AIM OF THE TASK: Print out the data precisely as it appears here, with no pictures.

-- DATA SHOWN follows --

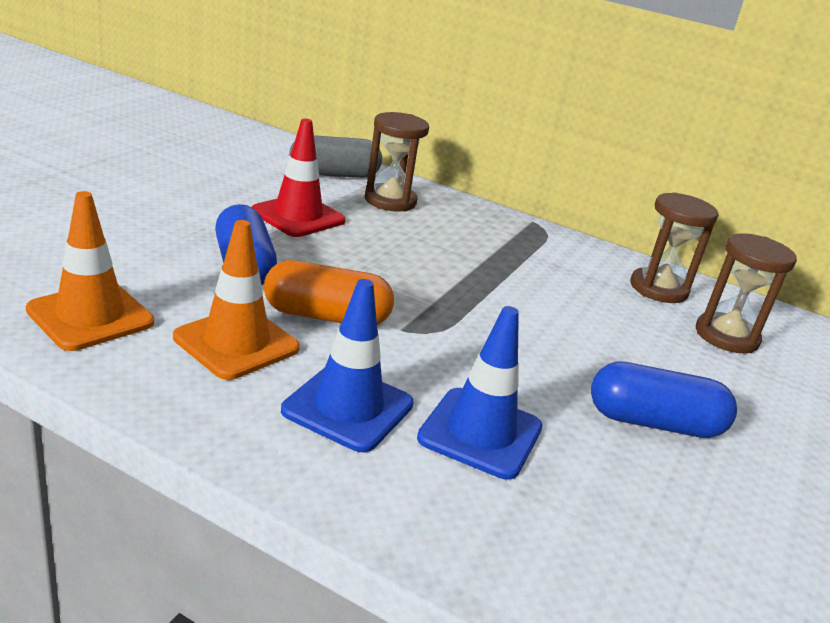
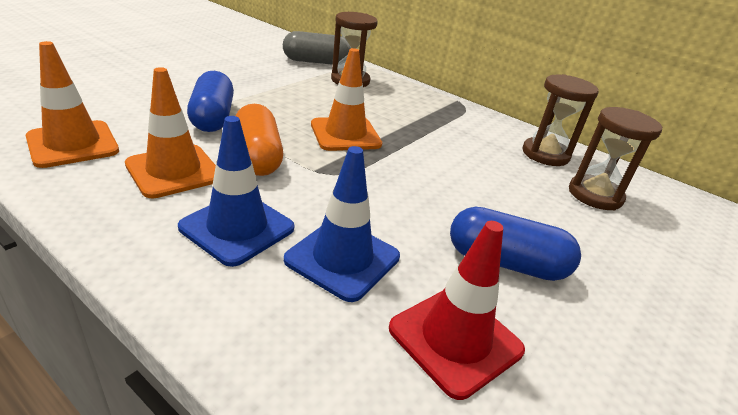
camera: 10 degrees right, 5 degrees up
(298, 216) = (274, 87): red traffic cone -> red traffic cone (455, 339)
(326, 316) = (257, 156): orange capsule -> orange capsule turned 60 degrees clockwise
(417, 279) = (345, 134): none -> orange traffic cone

-- DATA SHOWN concluded --

SOLUTION BELOW:
camera: 10 degrees right, 5 degrees up
(298, 216) = (274, 87): red traffic cone -> red traffic cone (455, 339)
(326, 316) = (257, 156): orange capsule -> orange capsule turned 60 degrees clockwise
(417, 279) = (345, 134): none -> orange traffic cone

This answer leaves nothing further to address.